» Aim of the task
Report how many lines in the records below contain the word "view". Give only the number.
*** Records for this task ***
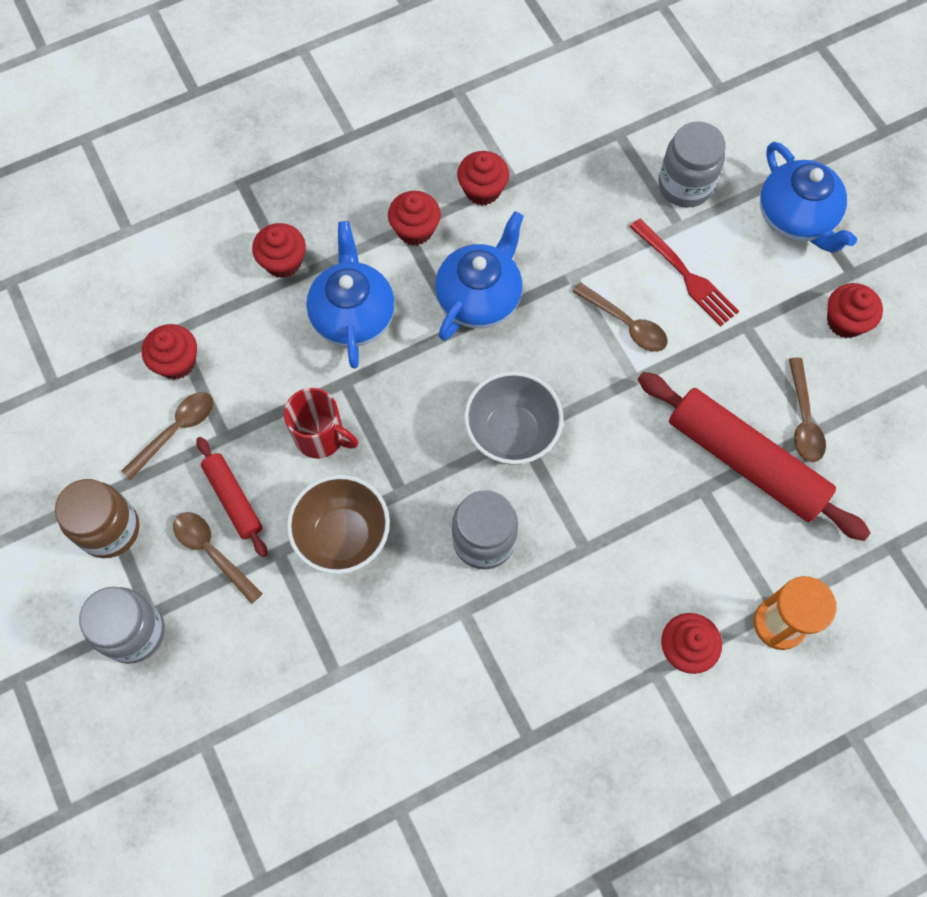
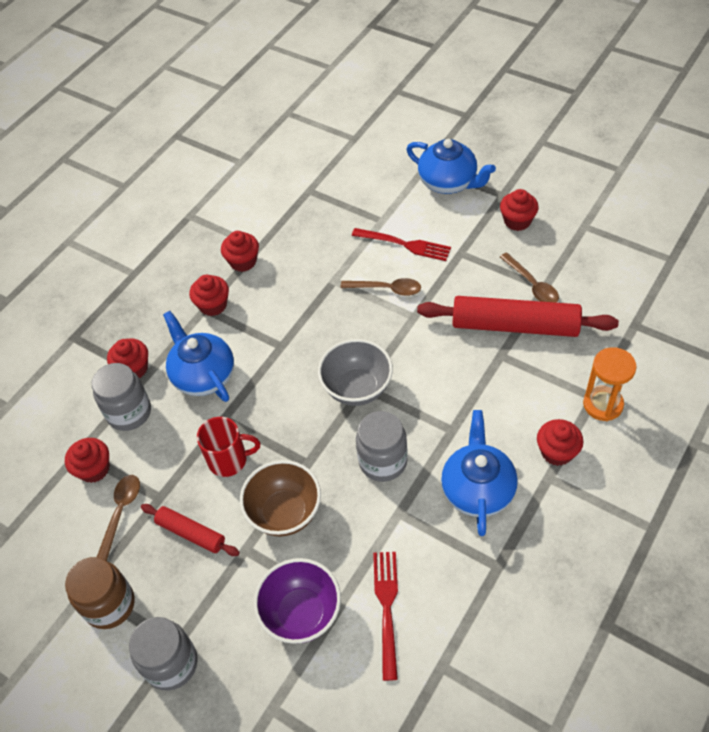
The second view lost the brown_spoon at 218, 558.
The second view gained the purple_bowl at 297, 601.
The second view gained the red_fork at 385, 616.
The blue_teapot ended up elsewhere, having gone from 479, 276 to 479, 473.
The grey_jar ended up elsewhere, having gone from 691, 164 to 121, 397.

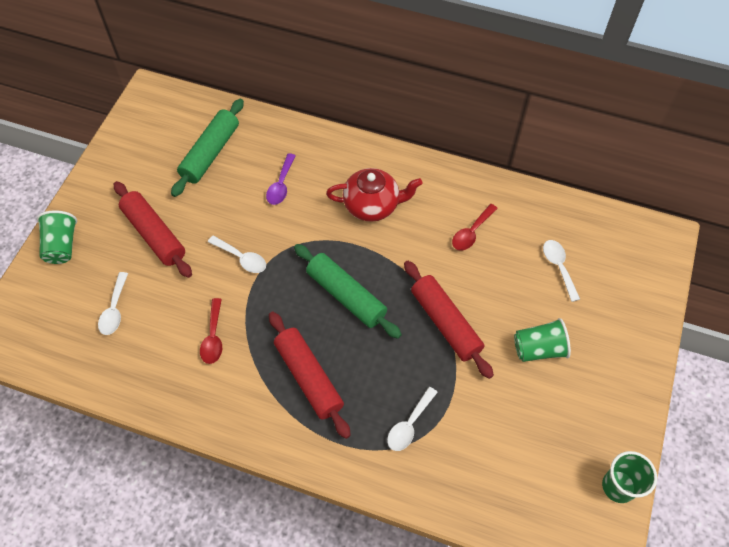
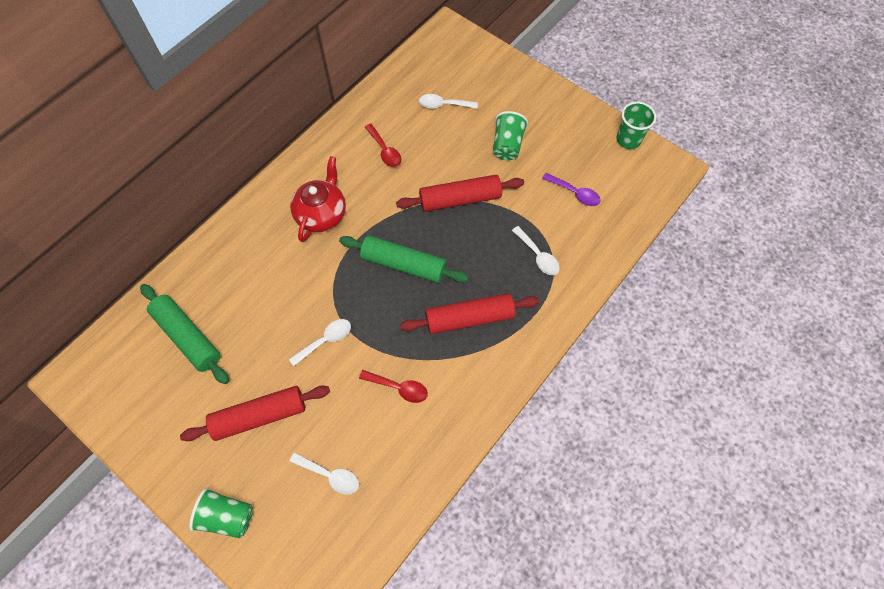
The purple_spoon ended up elsewhere, having gone from 281, 179 to 571, 189.
The green_rolling_pin at 348, 291 ended up facing another way, 45 degrees clockwise from before.

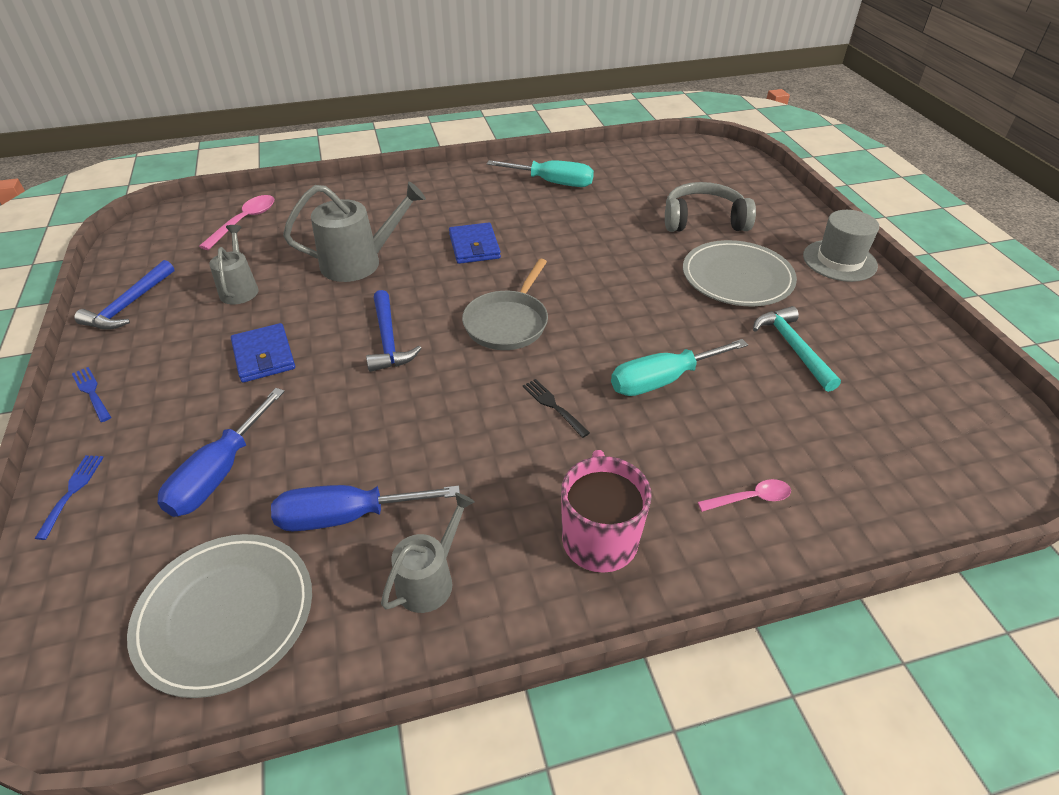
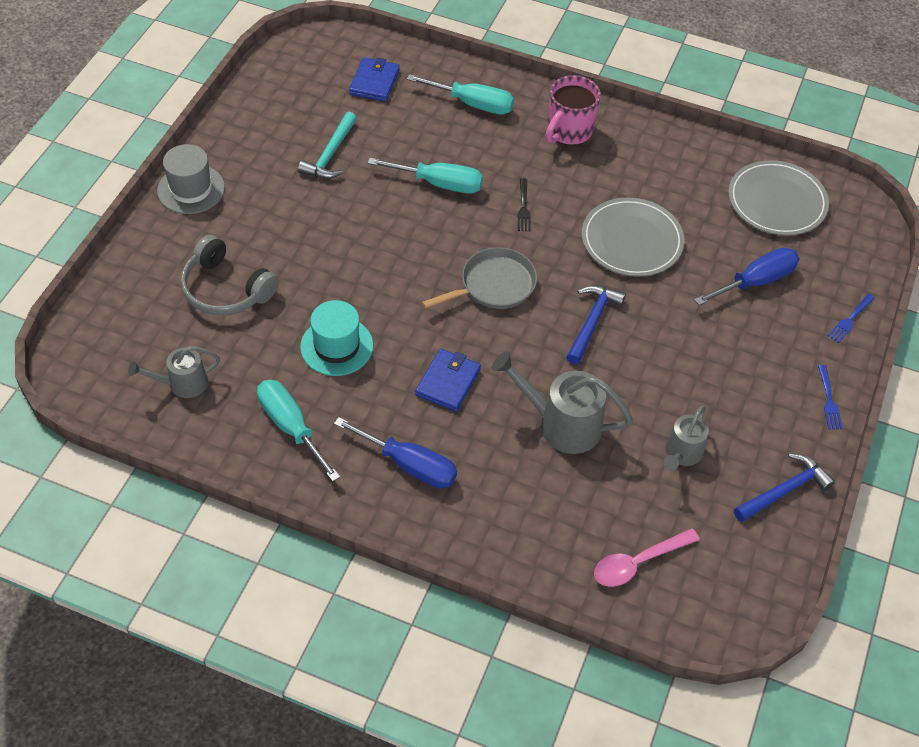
The second view gained the turquoise_hat at 336, 338.
The blue_wallet ended up elsewhere, having gone from 263, 353 to 374, 79.
The blue_screwdriver ended up elsewhere, having gone from 365, 508 to 395, 452.
The grey_watering_can ended up elsewhere, having gone from 428, 553 to 174, 372.
The grey_plate ended up elsewhere, having gone from 740, 273 to 633, 237.
Where the pink_spoon stood at 744, 495, the turquoise_screwdriver came to stand at 460, 94.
***
» Solution to this problem
4